» AVAILABLE RECORDS:
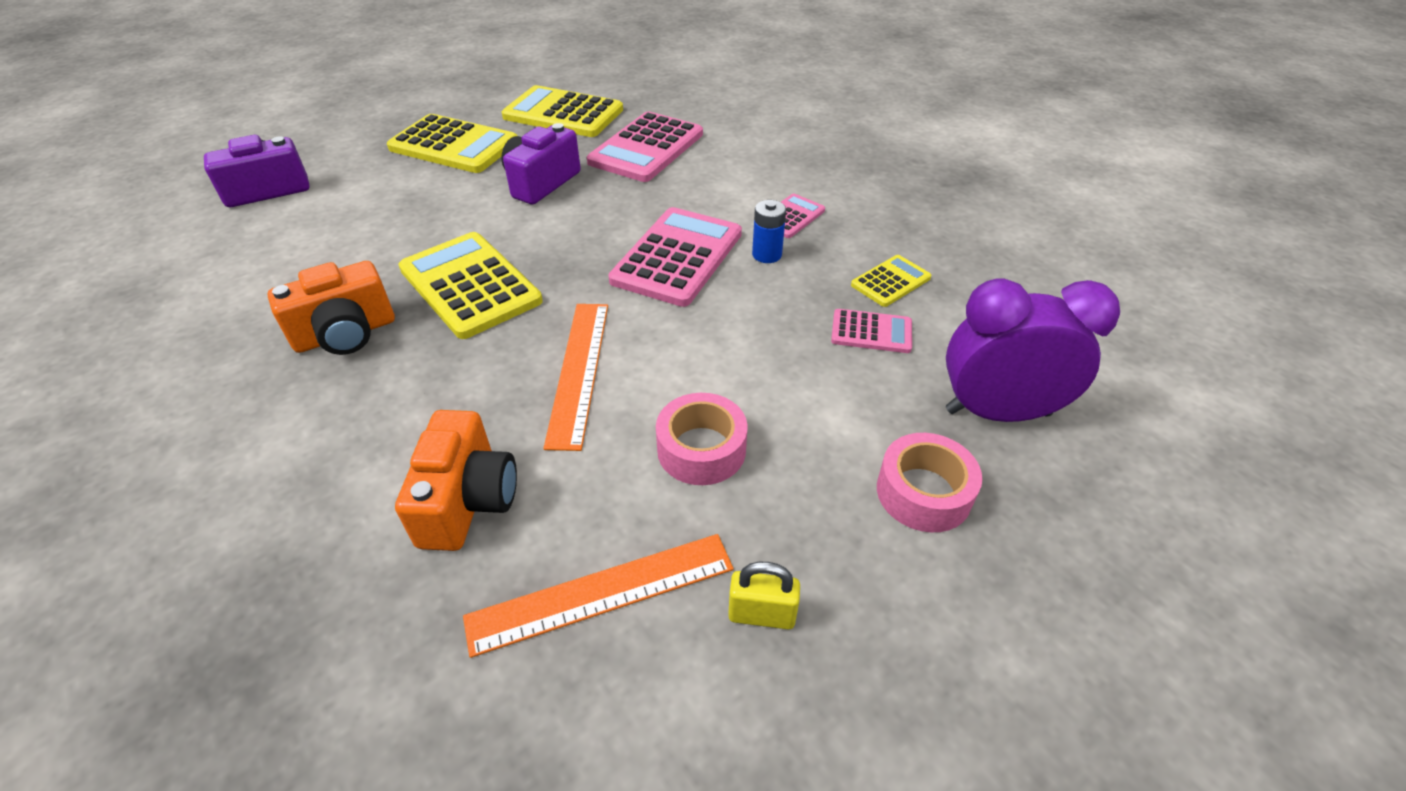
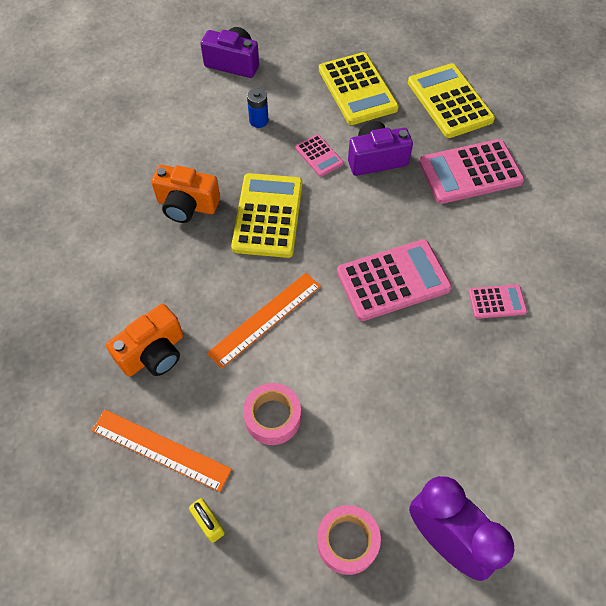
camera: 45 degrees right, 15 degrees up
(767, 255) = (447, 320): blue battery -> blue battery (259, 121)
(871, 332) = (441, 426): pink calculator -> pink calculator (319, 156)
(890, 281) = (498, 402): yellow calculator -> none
...
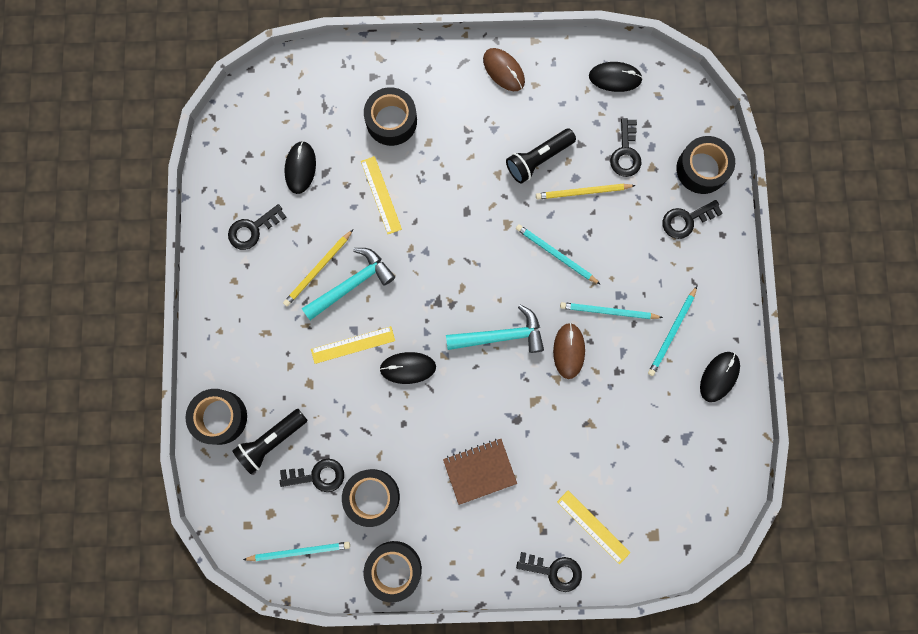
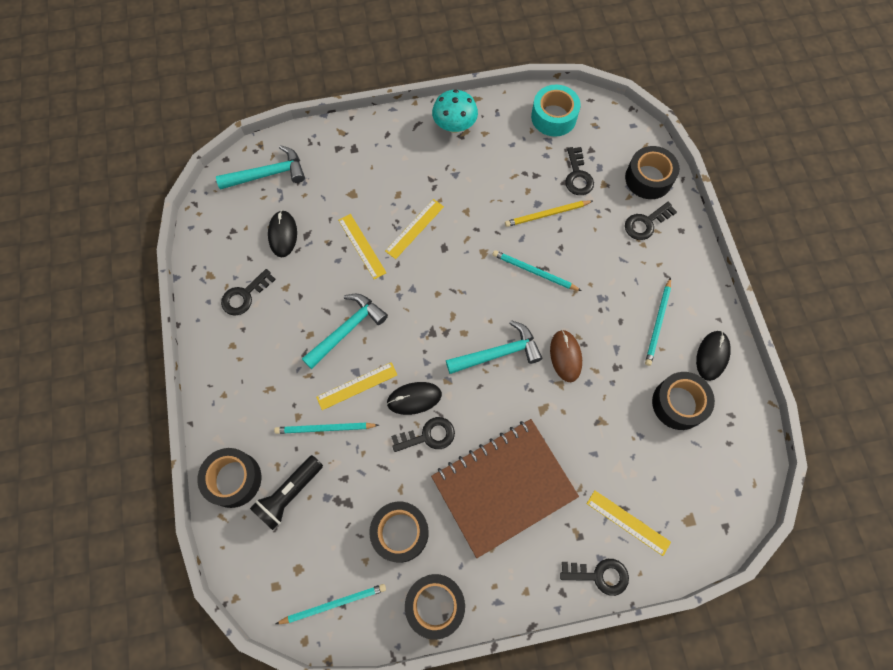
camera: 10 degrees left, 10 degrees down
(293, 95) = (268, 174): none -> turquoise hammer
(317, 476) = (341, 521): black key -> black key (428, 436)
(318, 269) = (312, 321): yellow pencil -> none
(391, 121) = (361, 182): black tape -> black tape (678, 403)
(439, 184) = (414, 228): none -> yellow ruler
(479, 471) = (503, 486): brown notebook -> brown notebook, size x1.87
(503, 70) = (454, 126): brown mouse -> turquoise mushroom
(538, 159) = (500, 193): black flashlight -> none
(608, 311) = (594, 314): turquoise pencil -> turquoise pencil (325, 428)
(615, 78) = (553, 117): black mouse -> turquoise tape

» PROBLEM DESCRIPTION: Copy, exactly and only, the lines above that begin with the one containing "(538, 159) = (500, 193): black" and finish with the one containing "(615, 78) = (553, 117): black".

» REPLY TO THE EXERCISE:
(538, 159) = (500, 193): black flashlight -> none
(608, 311) = (594, 314): turquoise pencil -> turquoise pencil (325, 428)
(615, 78) = (553, 117): black mouse -> turquoise tape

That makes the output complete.